_Goal of the exercise_. Repeat exactly the lines below that lie between the line with "JP3 pin 2: N10 -> DGND" and the line with "C3: 3.3uF (plus", counting both of those lines as part of the answer.

_Information shown_.
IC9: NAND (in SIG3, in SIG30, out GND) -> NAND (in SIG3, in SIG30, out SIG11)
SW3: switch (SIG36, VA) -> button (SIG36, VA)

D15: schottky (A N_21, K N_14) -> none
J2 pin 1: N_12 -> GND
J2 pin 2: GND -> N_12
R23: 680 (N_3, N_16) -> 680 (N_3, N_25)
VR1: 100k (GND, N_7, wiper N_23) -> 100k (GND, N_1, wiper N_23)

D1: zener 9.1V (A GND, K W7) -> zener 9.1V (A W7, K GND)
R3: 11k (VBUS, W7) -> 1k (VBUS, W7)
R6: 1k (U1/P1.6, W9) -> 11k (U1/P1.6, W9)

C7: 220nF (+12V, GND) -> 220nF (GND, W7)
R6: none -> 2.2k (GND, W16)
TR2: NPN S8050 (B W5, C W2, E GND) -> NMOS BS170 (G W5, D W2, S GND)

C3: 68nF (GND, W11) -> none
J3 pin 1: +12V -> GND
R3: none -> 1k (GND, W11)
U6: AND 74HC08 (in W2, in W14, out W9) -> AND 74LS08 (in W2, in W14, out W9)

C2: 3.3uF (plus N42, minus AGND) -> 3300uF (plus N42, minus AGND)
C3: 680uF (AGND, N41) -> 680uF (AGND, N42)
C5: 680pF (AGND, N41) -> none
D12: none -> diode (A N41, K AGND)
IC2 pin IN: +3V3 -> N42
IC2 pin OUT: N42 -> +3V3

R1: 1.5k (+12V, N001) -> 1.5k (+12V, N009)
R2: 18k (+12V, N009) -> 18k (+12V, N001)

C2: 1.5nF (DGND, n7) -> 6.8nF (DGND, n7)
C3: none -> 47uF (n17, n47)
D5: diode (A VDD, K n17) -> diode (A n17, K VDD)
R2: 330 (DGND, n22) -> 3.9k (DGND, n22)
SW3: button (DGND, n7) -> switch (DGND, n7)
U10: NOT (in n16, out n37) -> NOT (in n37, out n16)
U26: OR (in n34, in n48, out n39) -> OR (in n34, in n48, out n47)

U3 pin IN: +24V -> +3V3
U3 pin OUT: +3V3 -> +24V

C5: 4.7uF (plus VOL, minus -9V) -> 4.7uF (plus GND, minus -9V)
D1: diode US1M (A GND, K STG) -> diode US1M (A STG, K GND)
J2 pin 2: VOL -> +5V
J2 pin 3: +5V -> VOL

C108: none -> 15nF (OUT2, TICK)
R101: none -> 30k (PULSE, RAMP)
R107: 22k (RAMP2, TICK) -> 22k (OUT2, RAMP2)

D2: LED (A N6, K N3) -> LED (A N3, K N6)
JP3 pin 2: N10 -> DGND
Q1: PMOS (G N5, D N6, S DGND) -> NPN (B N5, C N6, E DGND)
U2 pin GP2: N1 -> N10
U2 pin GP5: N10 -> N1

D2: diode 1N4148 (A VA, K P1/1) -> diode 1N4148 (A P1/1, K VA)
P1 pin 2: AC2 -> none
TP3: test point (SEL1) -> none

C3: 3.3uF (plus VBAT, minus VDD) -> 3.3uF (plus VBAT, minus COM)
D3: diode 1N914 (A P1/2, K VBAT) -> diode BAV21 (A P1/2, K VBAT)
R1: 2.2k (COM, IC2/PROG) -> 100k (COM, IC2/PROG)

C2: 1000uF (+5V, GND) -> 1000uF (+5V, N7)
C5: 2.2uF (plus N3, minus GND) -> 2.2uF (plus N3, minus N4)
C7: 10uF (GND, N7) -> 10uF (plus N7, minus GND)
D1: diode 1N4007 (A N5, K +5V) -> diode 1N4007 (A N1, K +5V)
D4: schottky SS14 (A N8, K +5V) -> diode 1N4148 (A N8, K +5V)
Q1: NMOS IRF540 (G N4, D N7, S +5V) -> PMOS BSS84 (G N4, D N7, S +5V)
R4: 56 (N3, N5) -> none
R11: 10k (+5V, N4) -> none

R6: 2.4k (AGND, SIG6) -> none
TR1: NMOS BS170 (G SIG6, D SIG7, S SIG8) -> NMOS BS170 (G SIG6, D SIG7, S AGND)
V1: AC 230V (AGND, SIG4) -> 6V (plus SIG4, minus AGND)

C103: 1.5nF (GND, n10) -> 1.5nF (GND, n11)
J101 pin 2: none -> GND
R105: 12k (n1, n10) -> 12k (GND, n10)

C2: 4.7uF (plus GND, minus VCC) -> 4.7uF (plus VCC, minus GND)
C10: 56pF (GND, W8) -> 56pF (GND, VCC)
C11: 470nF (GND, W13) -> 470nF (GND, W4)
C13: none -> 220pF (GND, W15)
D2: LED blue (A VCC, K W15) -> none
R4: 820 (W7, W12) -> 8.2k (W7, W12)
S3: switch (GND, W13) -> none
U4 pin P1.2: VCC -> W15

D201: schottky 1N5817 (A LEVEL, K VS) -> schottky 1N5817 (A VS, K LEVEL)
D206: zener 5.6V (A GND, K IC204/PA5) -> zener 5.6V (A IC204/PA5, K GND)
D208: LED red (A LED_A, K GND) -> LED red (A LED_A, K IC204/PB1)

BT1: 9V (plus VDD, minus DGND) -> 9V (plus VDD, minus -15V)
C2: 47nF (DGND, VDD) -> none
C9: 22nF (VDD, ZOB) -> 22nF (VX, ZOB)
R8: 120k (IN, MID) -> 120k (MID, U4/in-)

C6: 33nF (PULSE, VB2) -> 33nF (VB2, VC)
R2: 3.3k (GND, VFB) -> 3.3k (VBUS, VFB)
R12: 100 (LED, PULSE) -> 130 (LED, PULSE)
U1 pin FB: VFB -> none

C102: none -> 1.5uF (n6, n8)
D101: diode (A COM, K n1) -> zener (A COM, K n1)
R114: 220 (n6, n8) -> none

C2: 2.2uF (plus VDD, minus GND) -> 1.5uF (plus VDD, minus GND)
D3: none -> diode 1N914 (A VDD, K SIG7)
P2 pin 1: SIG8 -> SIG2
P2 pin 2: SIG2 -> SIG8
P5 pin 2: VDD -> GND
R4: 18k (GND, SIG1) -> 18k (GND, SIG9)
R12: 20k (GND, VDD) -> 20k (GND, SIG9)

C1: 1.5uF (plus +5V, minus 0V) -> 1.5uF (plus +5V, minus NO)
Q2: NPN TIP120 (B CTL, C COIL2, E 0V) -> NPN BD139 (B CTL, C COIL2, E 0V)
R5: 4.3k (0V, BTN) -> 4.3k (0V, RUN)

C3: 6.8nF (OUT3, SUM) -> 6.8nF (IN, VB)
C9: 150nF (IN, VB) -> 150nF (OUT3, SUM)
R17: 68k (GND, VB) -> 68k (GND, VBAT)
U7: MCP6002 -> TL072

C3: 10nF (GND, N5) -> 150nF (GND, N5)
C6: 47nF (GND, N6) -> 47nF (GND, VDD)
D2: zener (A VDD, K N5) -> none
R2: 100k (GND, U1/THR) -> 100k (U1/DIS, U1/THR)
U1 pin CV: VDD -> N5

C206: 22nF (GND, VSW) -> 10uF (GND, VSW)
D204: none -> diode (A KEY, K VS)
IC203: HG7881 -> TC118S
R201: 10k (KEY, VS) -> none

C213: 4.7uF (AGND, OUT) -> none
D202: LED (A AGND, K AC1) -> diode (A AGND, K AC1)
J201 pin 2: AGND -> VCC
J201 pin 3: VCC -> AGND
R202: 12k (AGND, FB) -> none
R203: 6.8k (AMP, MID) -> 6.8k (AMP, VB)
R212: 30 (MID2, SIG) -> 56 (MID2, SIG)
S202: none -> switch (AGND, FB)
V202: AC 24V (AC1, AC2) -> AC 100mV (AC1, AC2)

_Result of the task_.
JP3 pin 2: N10 -> DGND
Q1: PMOS (G N5, D N6, S DGND) -> NPN (B N5, C N6, E DGND)
U2 pin GP2: N1 -> N10
U2 pin GP5: N10 -> N1

D2: diode 1N4148 (A VA, K P1/1) -> diode 1N4148 (A P1/1, K VA)
P1 pin 2: AC2 -> none
TP3: test point (SEL1) -> none

C3: 3.3uF (plus VBAT, minus VDD) -> 3.3uF (plus VBAT, minus COM)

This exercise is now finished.